* [Directions]: Below are the entries; return every line among them that holds the word "black".
--- --- ---
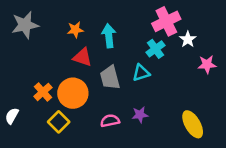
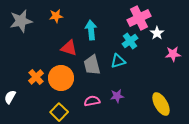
orange star: (75, 30) -> (56, 16), moved
yellow square: (59, 122) -> (59, 112), moved

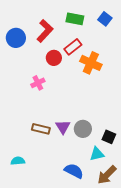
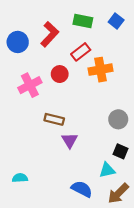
red circle: (54, 58) -> (60, 74), moved
orange cross: (91, 63) -> (101, 70), turned -35
pink cross: (38, 83) -> (30, 85), moved, size x1.5
brown rectangle: (41, 129) -> (54, 119), moved
gray circle: (83, 129) -> (118, 119), moved

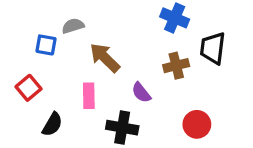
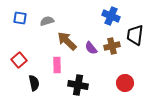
blue square: (46, 45) -> (20, 18), moved
purple semicircle: (141, 93) -> (91, 48), moved
black semicircle: (52, 124) -> (34, 83), turned -42

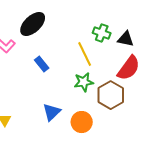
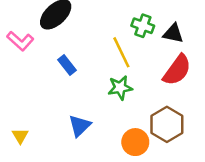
brown hexagon: (111, 95) -> (167, 124), moved
orange circle: (82, 122) -> (135, 142), moved

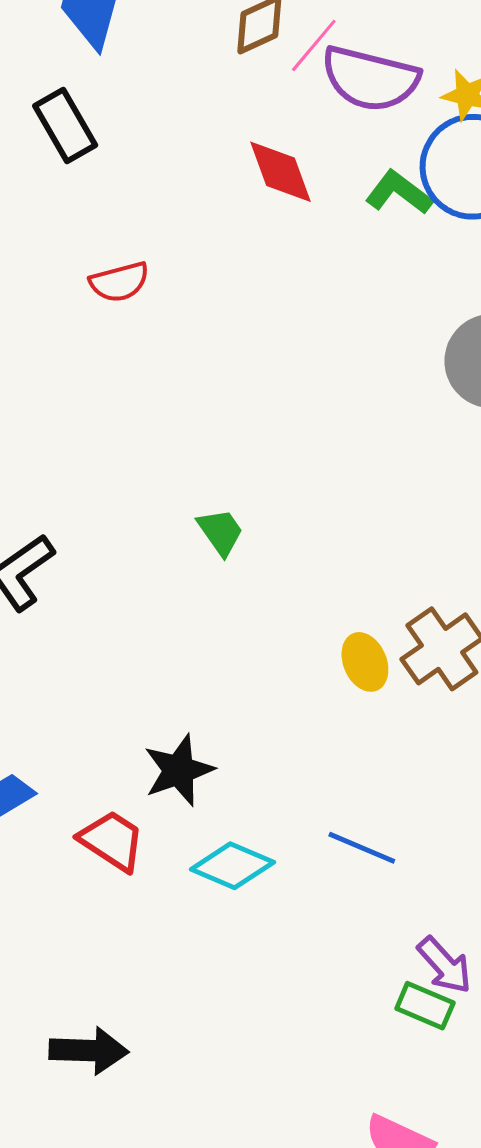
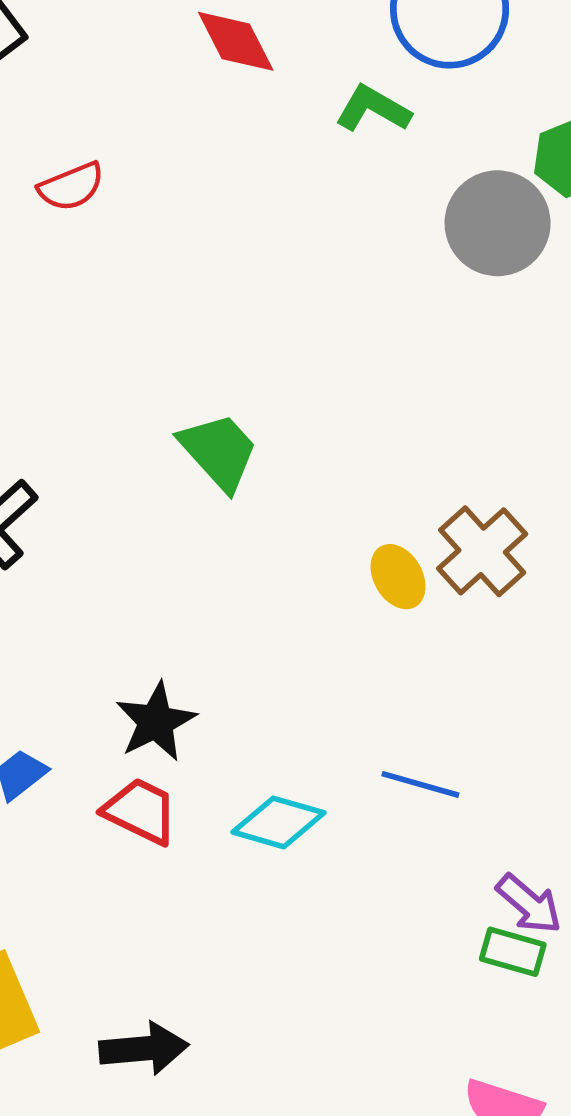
green L-shape: (399, 193) -> (373, 109), moved
green trapezoid: (221, 532) -> (219, 451), size x1.5
black star: (179, 770) -> (156, 722), moved

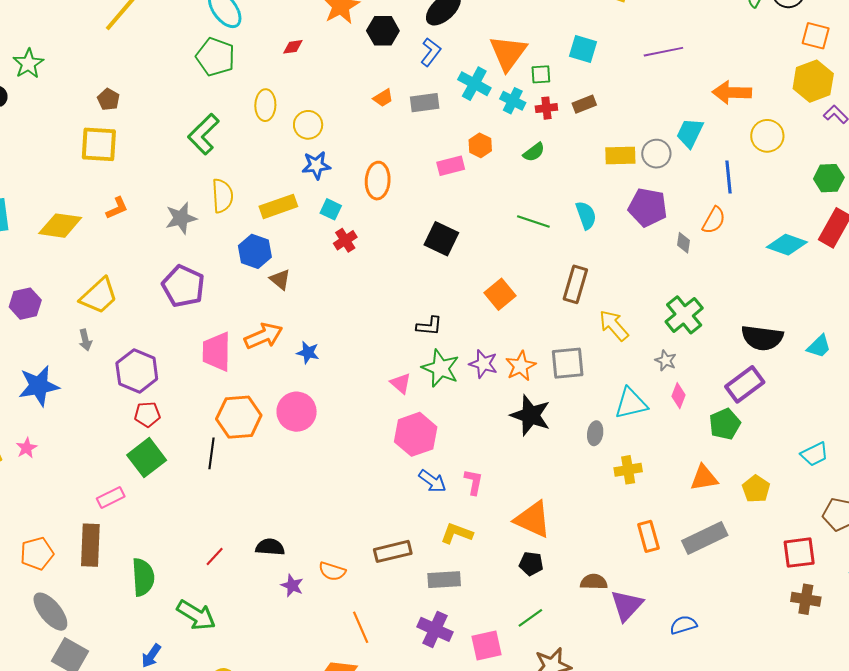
--- --- ---
* [Task response]:
black semicircle: (52, 124) -> (34, 83), turned -42
black star: (179, 770) -> (156, 722), moved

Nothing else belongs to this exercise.